__EXERCISE DIRECTIONS__
Would you write out, word for word, each line of the records below from the top through the one holding "C4: none -> 3.3uF (plus GND, minus FAN)"?

** DATA SECTION follows **

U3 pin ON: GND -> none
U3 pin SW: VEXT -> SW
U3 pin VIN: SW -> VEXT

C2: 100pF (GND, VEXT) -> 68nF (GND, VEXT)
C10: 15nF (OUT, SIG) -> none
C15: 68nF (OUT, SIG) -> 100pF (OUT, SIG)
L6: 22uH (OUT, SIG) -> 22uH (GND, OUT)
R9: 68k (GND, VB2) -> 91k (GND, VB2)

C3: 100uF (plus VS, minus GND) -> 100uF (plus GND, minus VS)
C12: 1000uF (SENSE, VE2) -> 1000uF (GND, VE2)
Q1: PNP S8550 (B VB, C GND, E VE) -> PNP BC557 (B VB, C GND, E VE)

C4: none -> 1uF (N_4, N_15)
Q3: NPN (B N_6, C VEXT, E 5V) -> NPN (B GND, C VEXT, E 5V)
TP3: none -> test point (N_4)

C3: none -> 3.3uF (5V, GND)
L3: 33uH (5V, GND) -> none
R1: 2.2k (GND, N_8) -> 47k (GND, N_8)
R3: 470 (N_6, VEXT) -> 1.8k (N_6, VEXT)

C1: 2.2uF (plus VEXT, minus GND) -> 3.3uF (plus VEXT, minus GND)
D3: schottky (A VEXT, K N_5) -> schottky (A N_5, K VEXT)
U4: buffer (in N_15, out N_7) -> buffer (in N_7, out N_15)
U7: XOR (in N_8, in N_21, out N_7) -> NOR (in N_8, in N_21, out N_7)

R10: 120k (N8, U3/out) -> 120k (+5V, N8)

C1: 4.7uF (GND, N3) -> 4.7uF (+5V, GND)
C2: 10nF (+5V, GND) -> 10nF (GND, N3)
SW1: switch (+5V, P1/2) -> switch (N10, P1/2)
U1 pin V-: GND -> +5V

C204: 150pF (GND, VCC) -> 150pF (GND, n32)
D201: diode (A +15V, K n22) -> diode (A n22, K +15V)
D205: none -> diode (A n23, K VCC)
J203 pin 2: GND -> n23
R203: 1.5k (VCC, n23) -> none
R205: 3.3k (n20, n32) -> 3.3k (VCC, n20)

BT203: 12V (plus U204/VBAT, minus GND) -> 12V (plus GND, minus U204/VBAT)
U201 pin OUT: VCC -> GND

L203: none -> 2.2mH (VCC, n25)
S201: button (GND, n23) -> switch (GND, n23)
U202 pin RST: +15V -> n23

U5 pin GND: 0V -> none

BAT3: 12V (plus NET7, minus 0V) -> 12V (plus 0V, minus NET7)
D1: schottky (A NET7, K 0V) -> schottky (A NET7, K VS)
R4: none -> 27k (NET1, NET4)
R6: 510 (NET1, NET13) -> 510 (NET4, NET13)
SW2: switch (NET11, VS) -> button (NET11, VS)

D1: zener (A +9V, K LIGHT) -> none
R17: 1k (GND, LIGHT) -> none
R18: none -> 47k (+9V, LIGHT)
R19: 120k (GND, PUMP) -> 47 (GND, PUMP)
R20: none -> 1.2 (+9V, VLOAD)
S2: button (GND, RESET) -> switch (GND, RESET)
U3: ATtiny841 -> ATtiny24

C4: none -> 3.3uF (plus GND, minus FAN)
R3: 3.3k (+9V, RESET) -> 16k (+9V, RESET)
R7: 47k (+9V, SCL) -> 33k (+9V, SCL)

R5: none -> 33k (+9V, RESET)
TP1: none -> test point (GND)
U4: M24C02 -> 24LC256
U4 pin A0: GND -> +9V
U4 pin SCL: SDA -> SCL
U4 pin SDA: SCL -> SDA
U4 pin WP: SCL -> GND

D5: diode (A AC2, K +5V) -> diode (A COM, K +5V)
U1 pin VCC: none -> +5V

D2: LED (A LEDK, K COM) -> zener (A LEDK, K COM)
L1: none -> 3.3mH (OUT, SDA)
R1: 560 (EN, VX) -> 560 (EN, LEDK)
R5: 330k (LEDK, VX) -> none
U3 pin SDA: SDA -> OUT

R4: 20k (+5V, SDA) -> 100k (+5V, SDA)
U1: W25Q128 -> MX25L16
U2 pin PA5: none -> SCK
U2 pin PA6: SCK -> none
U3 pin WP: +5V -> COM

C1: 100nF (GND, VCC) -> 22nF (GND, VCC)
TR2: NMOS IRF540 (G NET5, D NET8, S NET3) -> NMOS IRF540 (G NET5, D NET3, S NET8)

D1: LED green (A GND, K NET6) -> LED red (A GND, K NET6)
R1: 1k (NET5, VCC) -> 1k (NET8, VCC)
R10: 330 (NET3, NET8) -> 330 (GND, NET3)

** End of DATA SECTION **

__ANSWER AREA__
U3 pin ON: GND -> none
U3 pin SW: VEXT -> SW
U3 pin VIN: SW -> VEXT

C2: 100pF (GND, VEXT) -> 68nF (GND, VEXT)
C10: 15nF (OUT, SIG) -> none
C15: 68nF (OUT, SIG) -> 100pF (OUT, SIG)
L6: 22uH (OUT, SIG) -> 22uH (GND, OUT)
R9: 68k (GND, VB2) -> 91k (GND, VB2)

C3: 100uF (plus VS, minus GND) -> 100uF (plus GND, minus VS)
C12: 1000uF (SENSE, VE2) -> 1000uF (GND, VE2)
Q1: PNP S8550 (B VB, C GND, E VE) -> PNP BC557 (B VB, C GND, E VE)

C4: none -> 1uF (N_4, N_15)
Q3: NPN (B N_6, C VEXT, E 5V) -> NPN (B GND, C VEXT, E 5V)
TP3: none -> test point (N_4)

C3: none -> 3.3uF (5V, GND)
L3: 33uH (5V, GND) -> none
R1: 2.2k (GND, N_8) -> 47k (GND, N_8)
R3: 470 (N_6, VEXT) -> 1.8k (N_6, VEXT)

C1: 2.2uF (plus VEXT, minus GND) -> 3.3uF (plus VEXT, minus GND)
D3: schottky (A VEXT, K N_5) -> schottky (A N_5, K VEXT)
U4: buffer (in N_15, out N_7) -> buffer (in N_7, out N_15)
U7: XOR (in N_8, in N_21, out N_7) -> NOR (in N_8, in N_21, out N_7)

R10: 120k (N8, U3/out) -> 120k (+5V, N8)

C1: 4.7uF (GND, N3) -> 4.7uF (+5V, GND)
C2: 10nF (+5V, GND) -> 10nF (GND, N3)
SW1: switch (+5V, P1/2) -> switch (N10, P1/2)
U1 pin V-: GND -> +5V

C204: 150pF (GND, VCC) -> 150pF (GND, n32)
D201: diode (A +15V, K n22) -> diode (A n22, K +15V)
D205: none -> diode (A n23, K VCC)
J203 pin 2: GND -> n23
R203: 1.5k (VCC, n23) -> none
R205: 3.3k (n20, n32) -> 3.3k (VCC, n20)

BT203: 12V (plus U204/VBAT, minus GND) -> 12V (plus GND, minus U204/VBAT)
U201 pin OUT: VCC -> GND

L203: none -> 2.2mH (VCC, n25)
S201: button (GND, n23) -> switch (GND, n23)
U202 pin RST: +15V -> n23

U5 pin GND: 0V -> none

BAT3: 12V (plus NET7, minus 0V) -> 12V (plus 0V, minus NET7)
D1: schottky (A NET7, K 0V) -> schottky (A NET7, K VS)
R4: none -> 27k (NET1, NET4)
R6: 510 (NET1, NET13) -> 510 (NET4, NET13)
SW2: switch (NET11, VS) -> button (NET11, VS)

D1: zener (A +9V, K LIGHT) -> none
R17: 1k (GND, LIGHT) -> none
R18: none -> 47k (+9V, LIGHT)
R19: 120k (GND, PUMP) -> 47 (GND, PUMP)
R20: none -> 1.2 (+9V, VLOAD)
S2: button (GND, RESET) -> switch (GND, RESET)
U3: ATtiny841 -> ATtiny24

C4: none -> 3.3uF (plus GND, minus FAN)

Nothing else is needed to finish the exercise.